━━ Information supplied

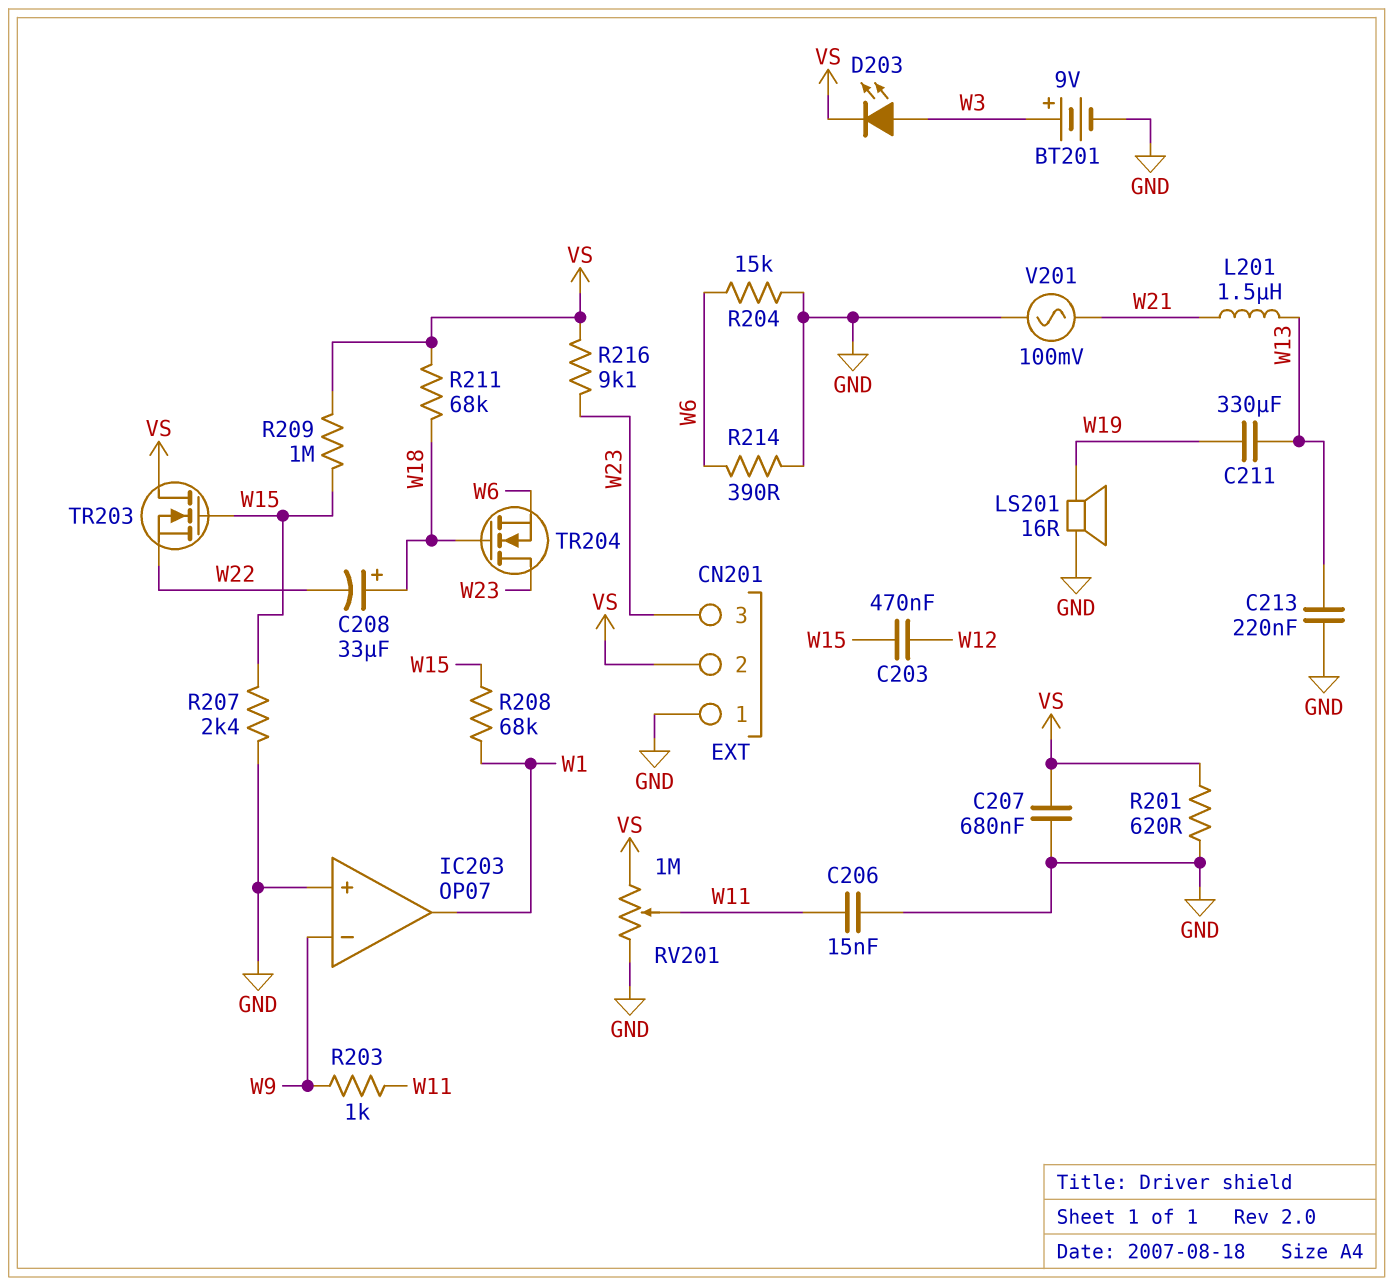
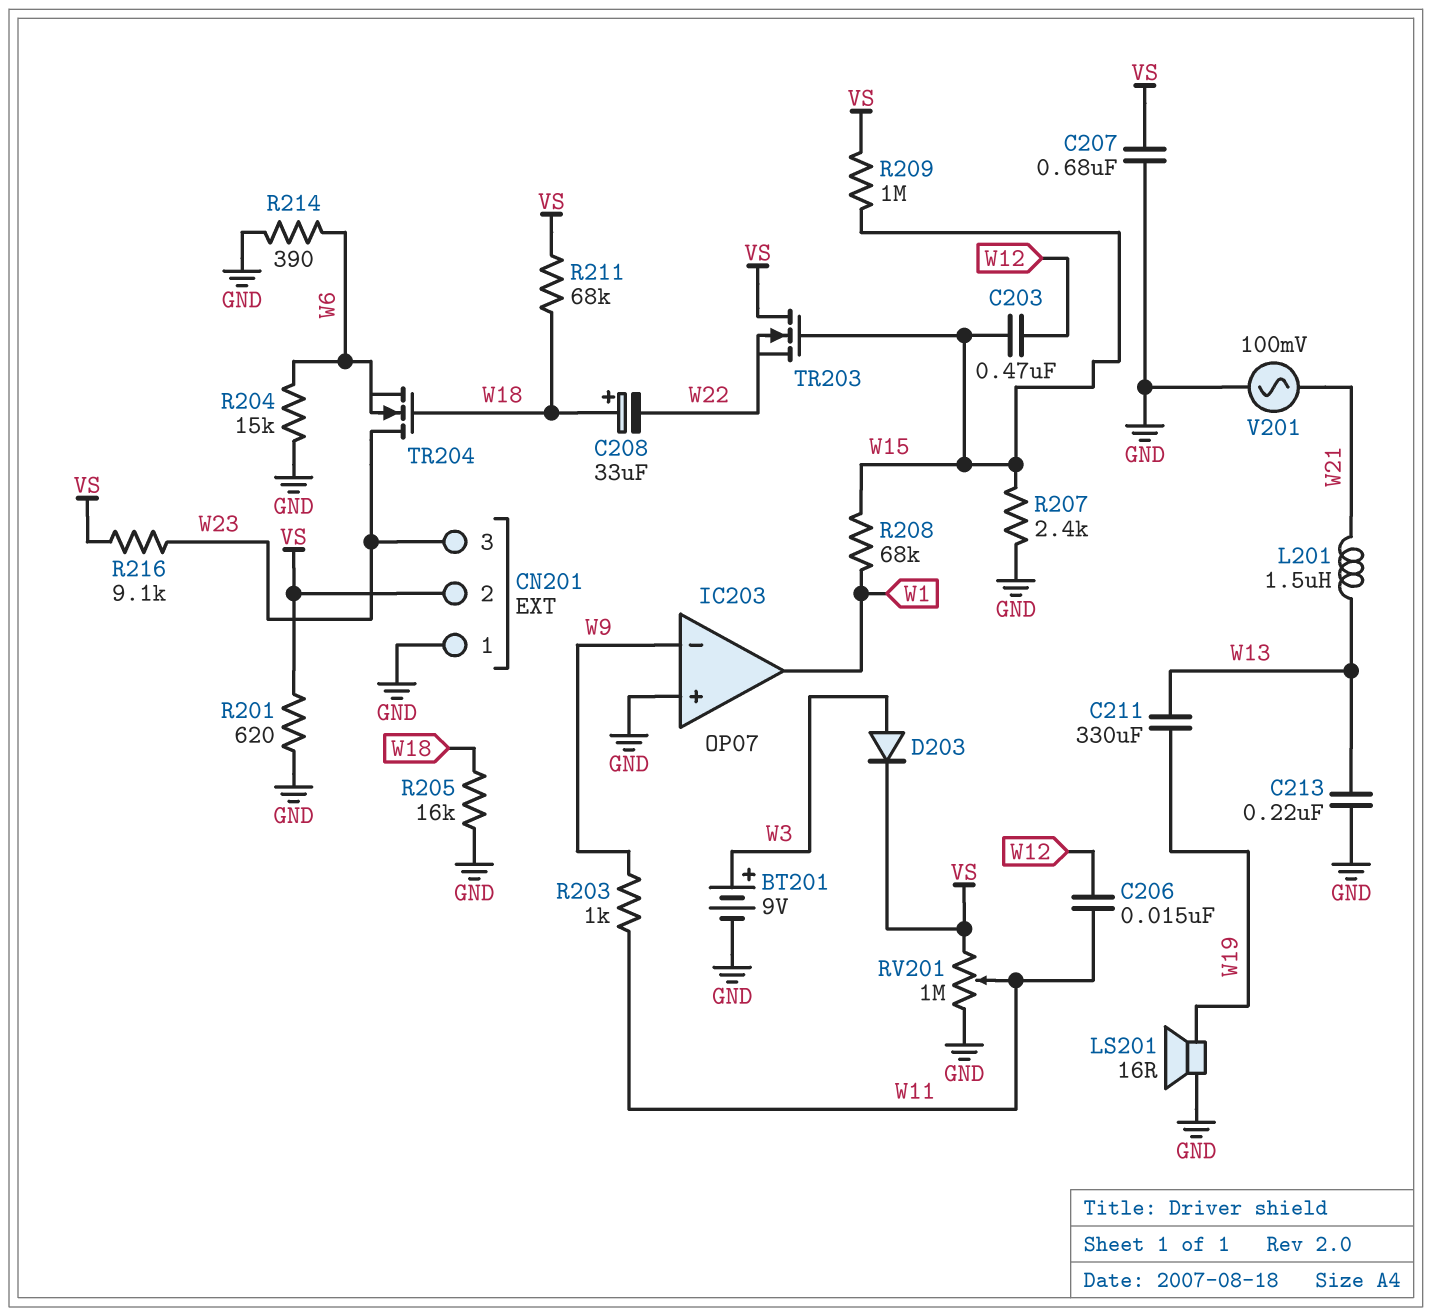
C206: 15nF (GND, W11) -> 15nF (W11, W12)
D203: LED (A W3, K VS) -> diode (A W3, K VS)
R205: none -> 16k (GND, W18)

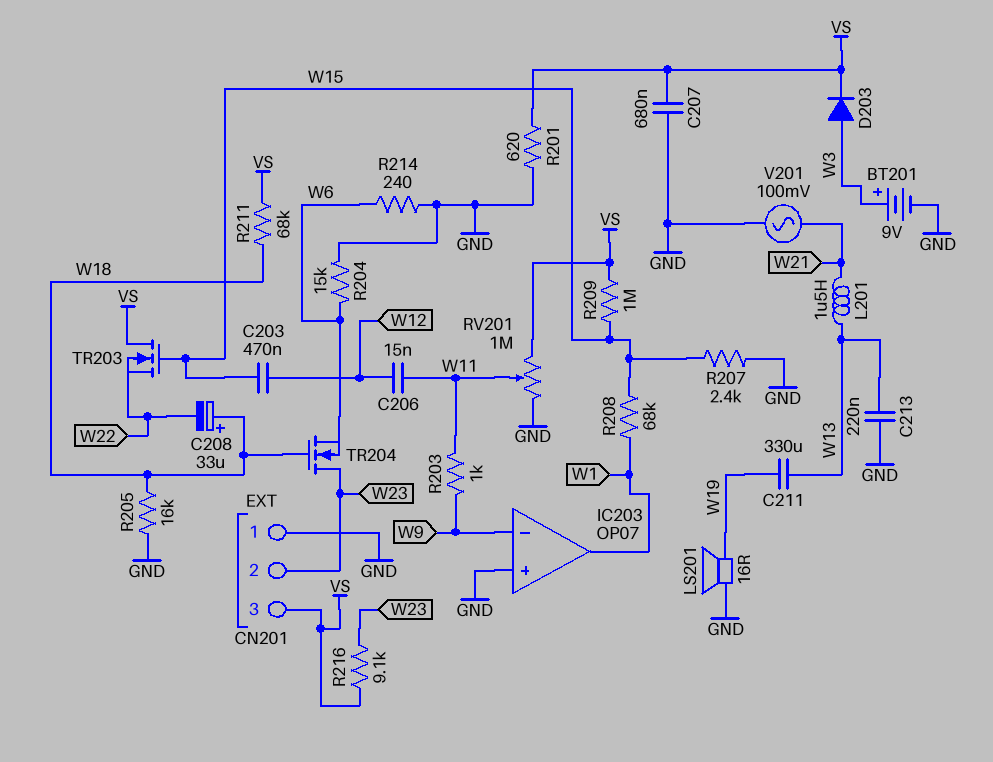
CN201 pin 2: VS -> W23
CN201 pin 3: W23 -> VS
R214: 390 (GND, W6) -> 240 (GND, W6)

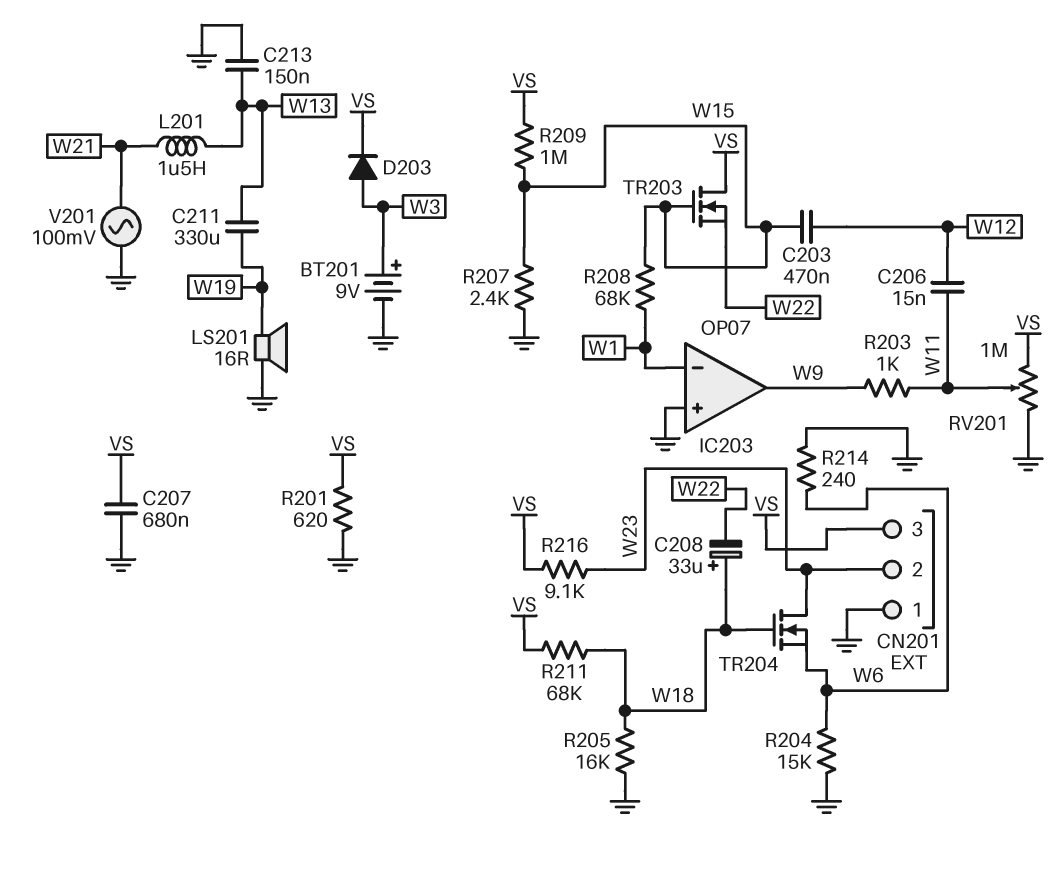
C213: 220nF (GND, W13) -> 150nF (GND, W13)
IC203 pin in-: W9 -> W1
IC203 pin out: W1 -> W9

━━━━

Problem to work on → No picture belongs in the answer; the rest of the records must be repeated exactly.

Result of this exercise →
C206: 15nF (GND, W11) -> 15nF (W11, W12)
D203: LED (A W3, K VS) -> diode (A W3, K VS)
R205: none -> 16k (GND, W18)

CN201 pin 2: VS -> W23
CN201 pin 3: W23 -> VS
R214: 390 (GND, W6) -> 240 (GND, W6)

C213: 220nF (GND, W13) -> 150nF (GND, W13)
IC203 pin in-: W9 -> W1
IC203 pin out: W1 -> W9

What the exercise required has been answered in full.